Exercise instructions:
Keep to the lines from the one with "grey capsule: 2 -> 1" through the end of the data, and write them out exactly.
BEGIN Materials provided
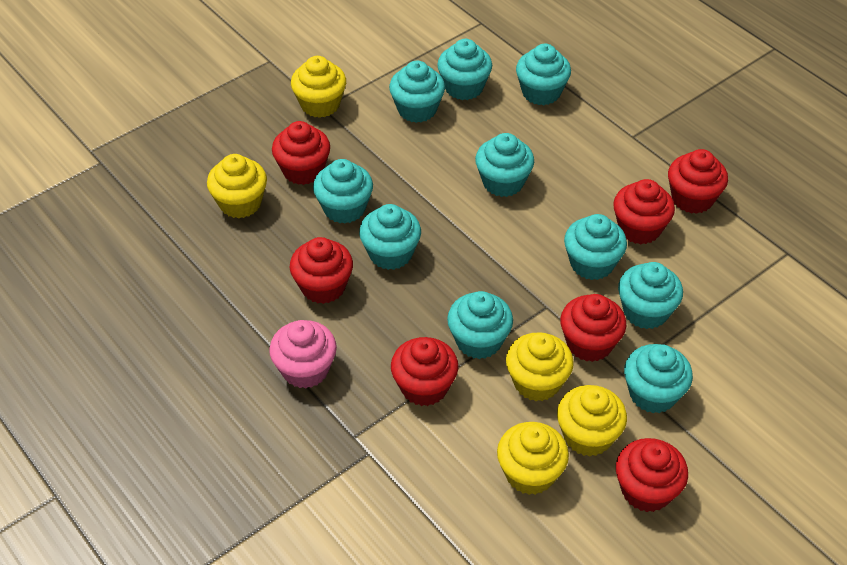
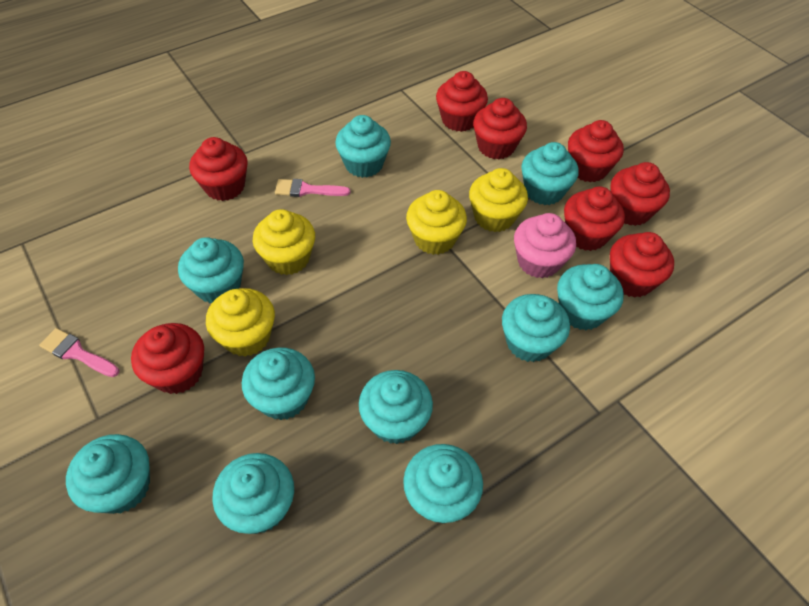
pink brush: 0 -> 2
red cupcake: 7 -> 8
yellow cupcake: 5 -> 4

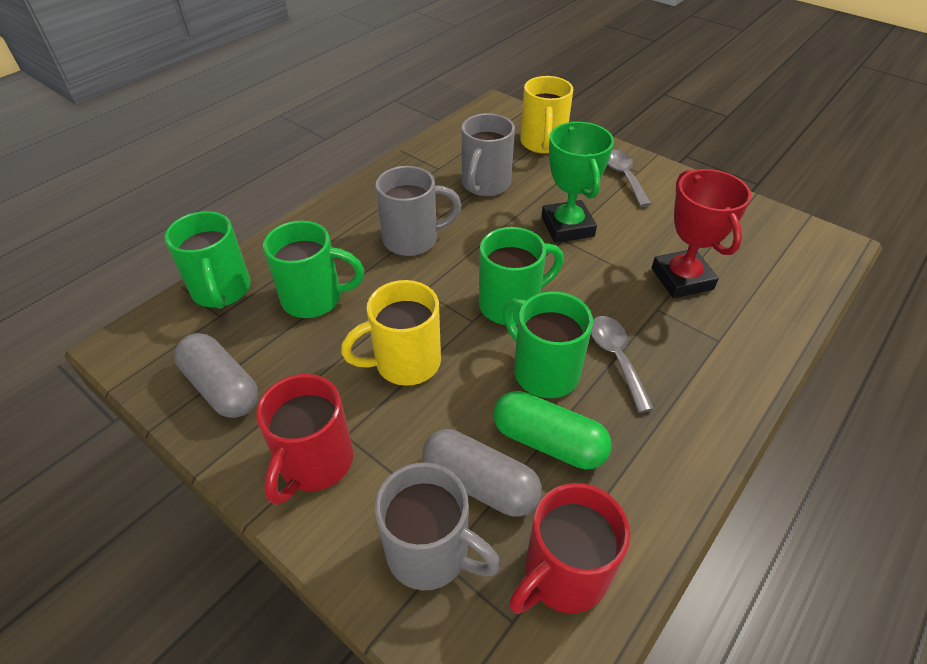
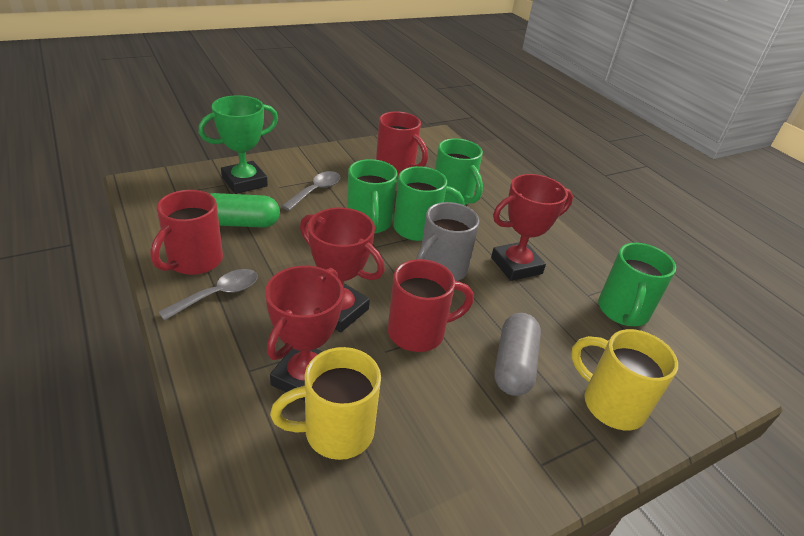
grey capsule: 2 -> 1
grey mug: 3 -> 1
red mug: 2 -> 3
red trophy: 1 -> 3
END Materials provided
Result of the exercise:
grey capsule: 2 -> 1
grey mug: 3 -> 1
red mug: 2 -> 3
red trophy: 1 -> 3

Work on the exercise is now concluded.